### Data extract:

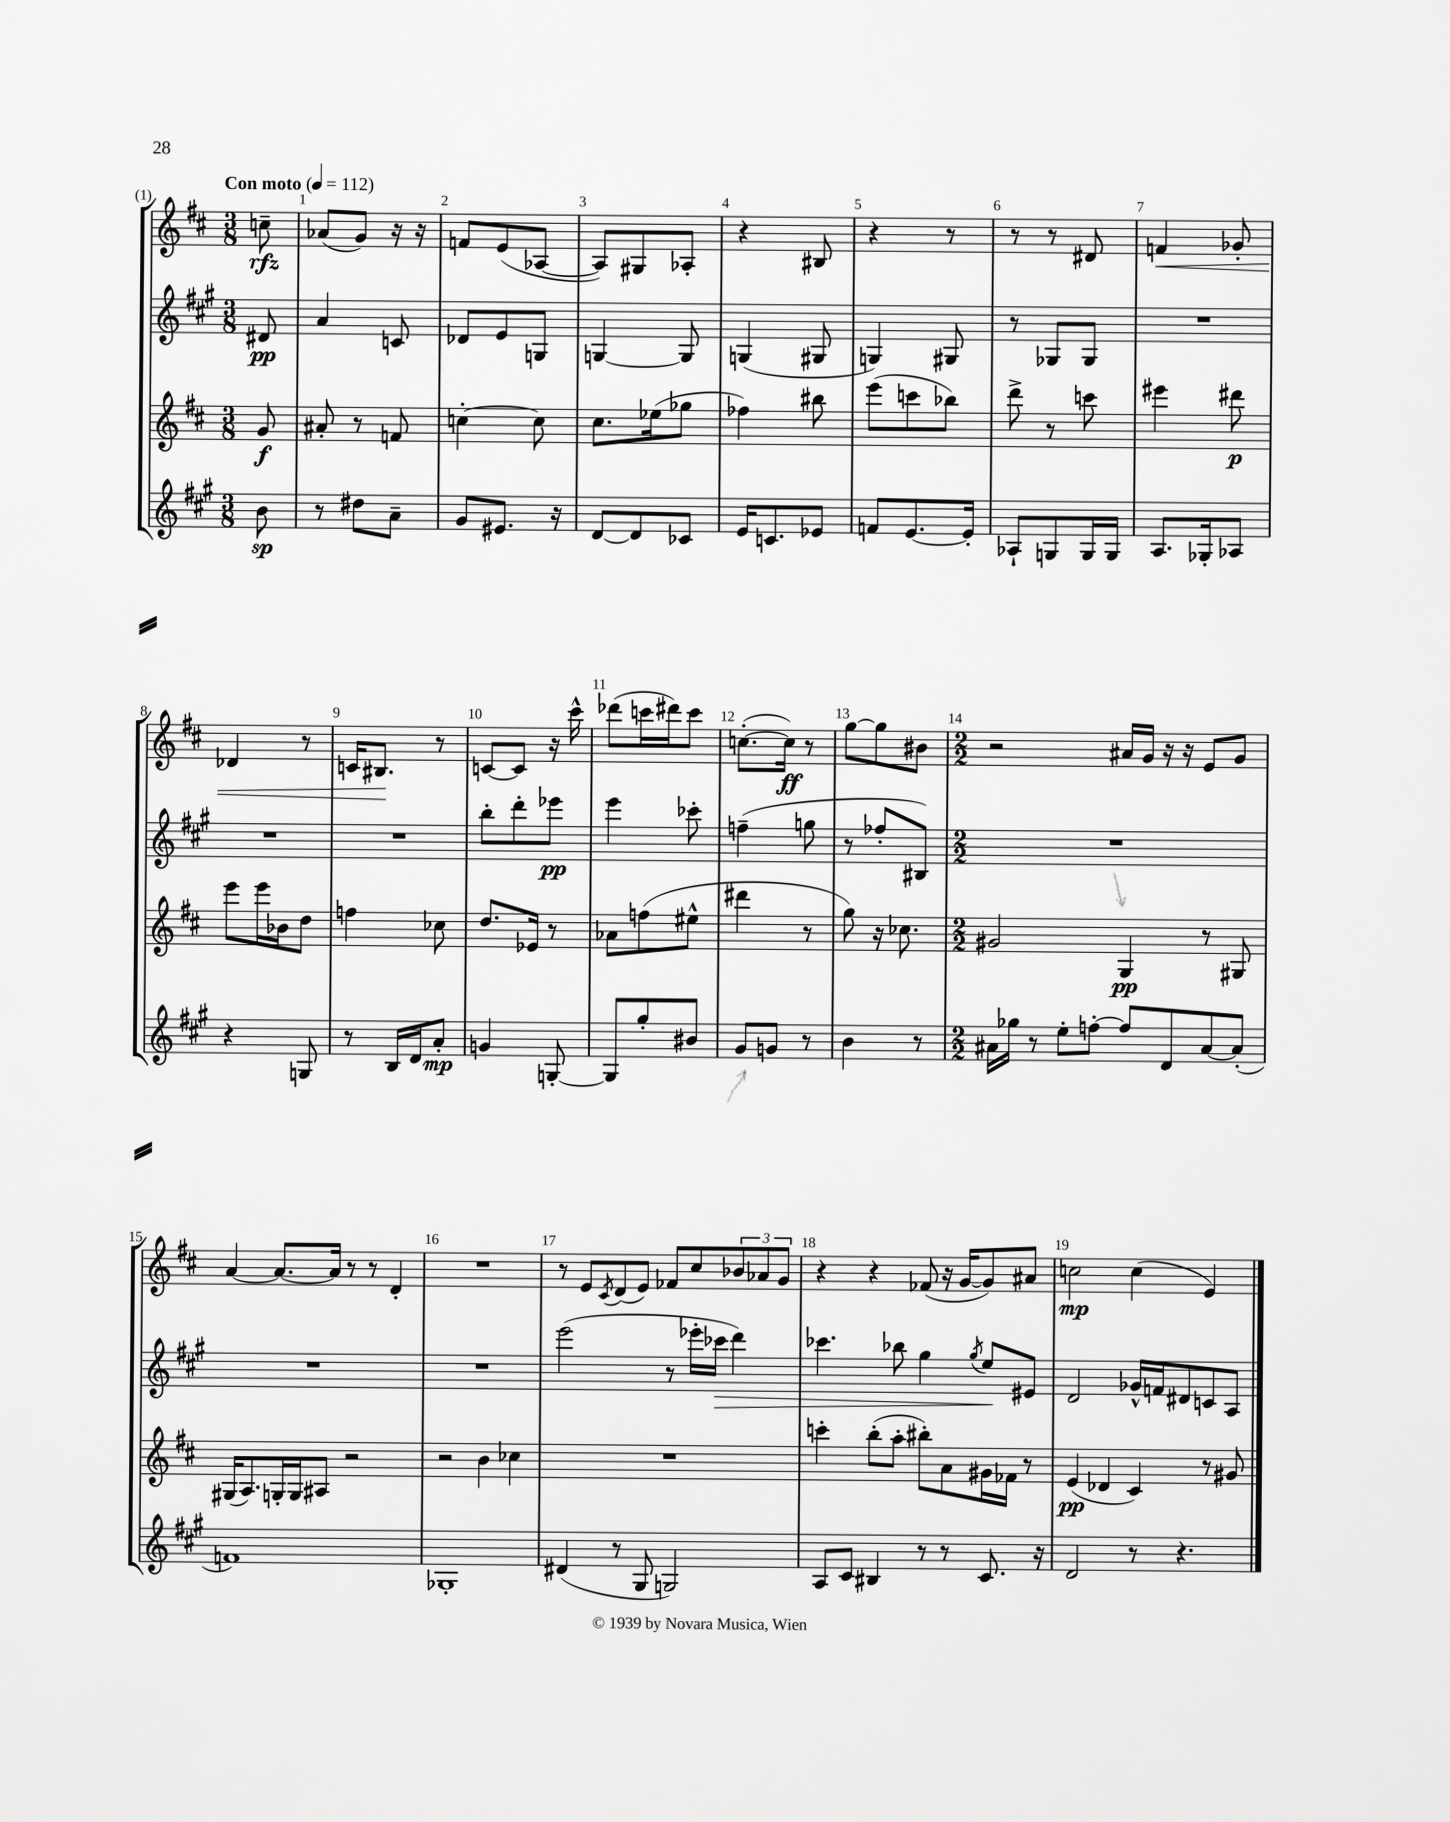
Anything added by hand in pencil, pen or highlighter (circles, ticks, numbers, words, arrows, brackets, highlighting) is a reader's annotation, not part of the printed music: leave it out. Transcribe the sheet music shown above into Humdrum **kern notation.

**kern	**kern	**kern	**kern
*staff4	*staff3	*staff2	*staff1
*clefG2	*clefG2	*clefG2	*clefG2
*k[f#c#g#]	*k[f#c#]	*k[f#c#g#]	*k[f#c#]
*M3/8	*M3/8	*M3/8	*M3/8
*MM112	*MM112	*MM112	*MM112
8b\	8g/	8d#/	8cc~\
=	=	=	=
8r	8a#'/	4a/	(8a-/L
8dd#\L	8r	.	8g/J)
8a~\J	8f/	8c/	16r
.	.	.	16r
=	=	=	=
8g#/L	[4cc'\	8d-/L	8f/L
8.e#/J	.	8e/	(8e/
.	8cc\]	8G/J	[8A-/J
16r	.	.	.
=	=	=	=
[8d/L	8.cc#\L	[4G/	8A-/]L)
8d/]	.	.	8G#/
.	(16ee-\k	.	.
8c-/J	8gg-\J	8G/]	8A-'/J
=	=	=	=
16e/LK	4ff-\)	(4G/	4r
8.c/	.	.	.
8e-/J	8bb#\	8G#/	8B#/
=	=	=	=
8f/L	(8eee\L	4G/)	4r
[8.e/	8ccc\	.	.
.	8bb-\J)	8G#/	8r
16e'/]Jk	.	.	.
=	=	=	=
8A-`/L	8ddd^\	8r	8r
8G/	8r	8G-/L	8r
16G/L	8ccc\	8G-/J	8d#/
16G/JJ	.	.	.
=	=	=	=
8.A/L	4eee#\	4.r	4f/
16G-'/k	.	.	.
8A-/J	8ddd#\	.	8g-'/
=	=	=	=
4r	8eee\L	4.r	4d-/
.	16eee\L	.	.
.	16b-\J	.	.
8G/	8dd\J	.	8r
=	=	=	=
8r	4ff\	4.r	16c/LK
.	.	.	8.B#/J
16B/LL	.	.	.
16d/J	.	.	.
8a'/J	8cc-\	.	8r
=	=	=	=
4g/	8.dd/L	8bb'\L	[8c/L
.	.	8ddd'\	8c/]J
.	16e-/Jk	.	.
[8G'/	8r	8eee-\J	16r
.	.	.	16ccc#^^\
=	=	=	=
8G/]L	8a-\L	4eee\	(8ddd-\L
8gg#'/	(8ff\	.	16ccc\L
.	.	.	16ddd#\J)
8b#/J	8ee#^^\J	8ccc-'\	8ccc\J
=	=	=	=
8g#/L	4ddd#\	(4ff~\	([8.cc'\L
8g/J	.	.	.
.	.	.	16cc\]Jk)
8r	8r	8gg\	8r
=	=	=	=
4b\	8gg\)	8r	[8gg\L
.	16r	8ff-'/L	8gg\]
.	8.cc-\	.	.
8r	.	8B#/J)	8b#\J
=	=	=	=
*M2/2	*M2/2	*M2/2	*M2/2
16a#\LL	2g#/	1r	2r
16gg-\JJ	.	.	.
8r	.	.	.
8ee'\L	.	.	.
[8ff'\J	.	.	.
8ff/]L	4G/	.	16a#/LL
.	.	.	16g/JJ
8d/	.	.	16r
.	.	.	16r
[8a#/	8r	.	8e/L
(8a#'/]J	8G#/	.	8g/J
=	=	=	=
1f)	(16G#/LK	1r	[4a/
.	8.A/)	.	.
.	16G'/L	.	8.a/_L
.	16G/J	.	.
.	8A#/J	.	.
.	.	.	16a/]Jk
.	2r	.	8r
.	.	.	8r
.	.	.	4d'/
=	=	=	=
1G-'	2r	1r	1r
.	4b\	.	.
.	4cc-\	.	.
=	=	=	=
(4d#/	1r	(2eee\	8r
.	.	.	8e/L
.	.	.	8qc#/
8r	.	.	(8d/
8G#/	.	.	8e/J)
2G/)	.	8r	8f-/L
.	.	16eee-'\LL	8cc#/
.	.	16ccc-\JJ	.
.	.	4ddd\)	12b-/
.	.	.	12a-/
.	.	.	12g/J
=	=	=	=
8A/L	4ccc'\	4.ccc-\	4r
8c#/J	.	.	.
4B#/	(8bb'\L	.	4r
.	8aa'\J	8bb-\	.
8r	8bb#'\L)	4gg#\	(8f-/
8r	8a\	.	16r
.	.	.	[16g/LK
.	.	8qgg#/	.
8.c#/	16g#\L	8ee/L	8g/])
.	16f-\JJ	.	.
.	8r	8e#/J	8a#/J
16r	.	.	.
=	=	=	=
2d/	(4e/	2d/	2cc\
.	4d-/	.	.
8r	4c#/)	16g-^^/LL	(4cc\
.	.	16f/J	.
4.r	.	8d#/	.
.	8r	8c/	4e/)
.	8g#/	8A/J	.
==	==	==	==
*-	*-	*-	*-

### Requirements:
Can you locate every line in the items above that contains the string "kern", treating uppercase and lowercase as different? Copy each of those lines in full.

### Response to this task:
Anything added by hand in pencil, pen or highlighter (circles, ticks, numbers, words, arrows, brackets, highlighting) is a reader's annotation, not part of the printed music: leave it out. Transcribe the sheet music shown above into Humdrum **kern notation.
**kern	**kern	**kern	**kern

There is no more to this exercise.